RECORDS:
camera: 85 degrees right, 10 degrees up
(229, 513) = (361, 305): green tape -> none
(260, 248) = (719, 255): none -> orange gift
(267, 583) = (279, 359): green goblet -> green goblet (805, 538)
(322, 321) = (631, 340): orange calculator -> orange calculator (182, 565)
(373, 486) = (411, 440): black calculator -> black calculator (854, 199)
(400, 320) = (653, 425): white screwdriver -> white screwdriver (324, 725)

ACTION ITEM: Give all the records above again, wording unchanged.

ANSWER SPACE:
camera: 85 degrees right, 10 degrees up
(229, 513) = (361, 305): green tape -> none
(260, 248) = (719, 255): none -> orange gift
(267, 583) = (279, 359): green goblet -> green goblet (805, 538)
(322, 321) = (631, 340): orange calculator -> orange calculator (182, 565)
(373, 486) = (411, 440): black calculator -> black calculator (854, 199)
(400, 320) = (653, 425): white screwdriver -> white screwdriver (324, 725)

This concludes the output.